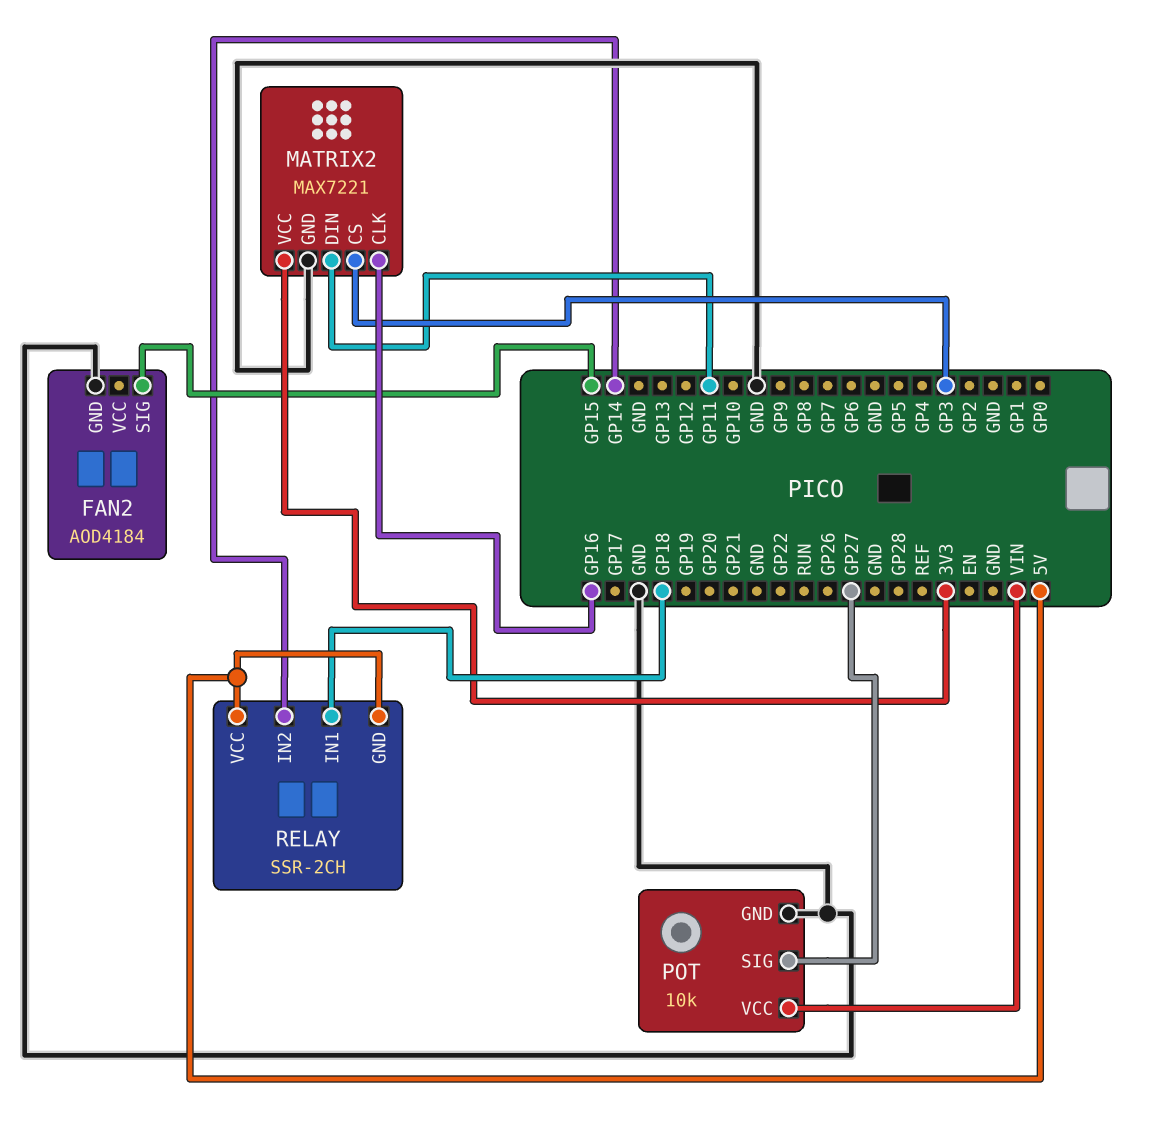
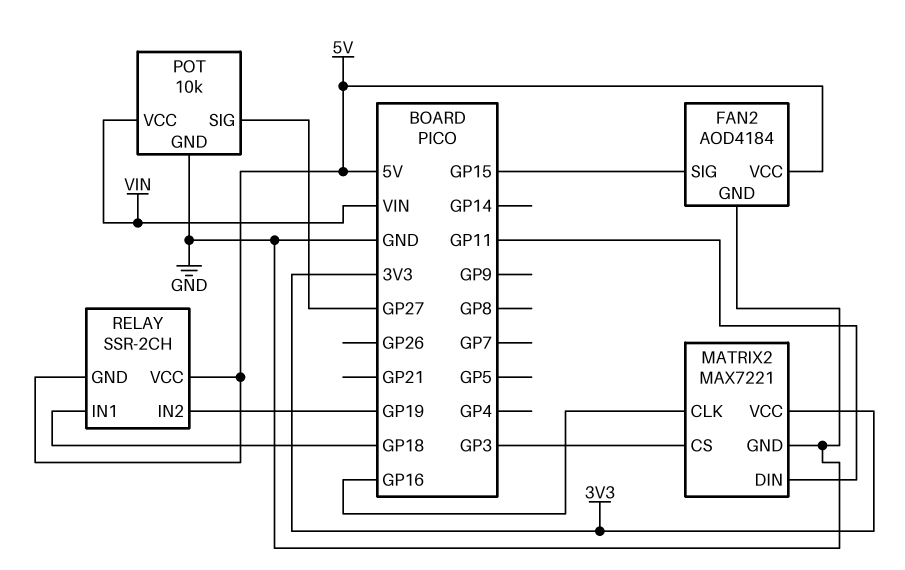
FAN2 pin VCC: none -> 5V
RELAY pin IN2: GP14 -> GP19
---
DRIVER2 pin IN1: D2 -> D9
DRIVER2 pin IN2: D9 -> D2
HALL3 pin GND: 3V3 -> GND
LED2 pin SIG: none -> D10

• What is being asked:
The answer is the lines above between the line holding "DRIVER2 pin IN1: D2 -> D9" and the line holding "LED2 pin SIG: none -> D10", inclusive, each written out exactly, and no others.

• Exercise solution:
DRIVER2 pin IN1: D2 -> D9
DRIVER2 pin IN2: D9 -> D2
HALL3 pin GND: 3V3 -> GND
LED2 pin SIG: none -> D10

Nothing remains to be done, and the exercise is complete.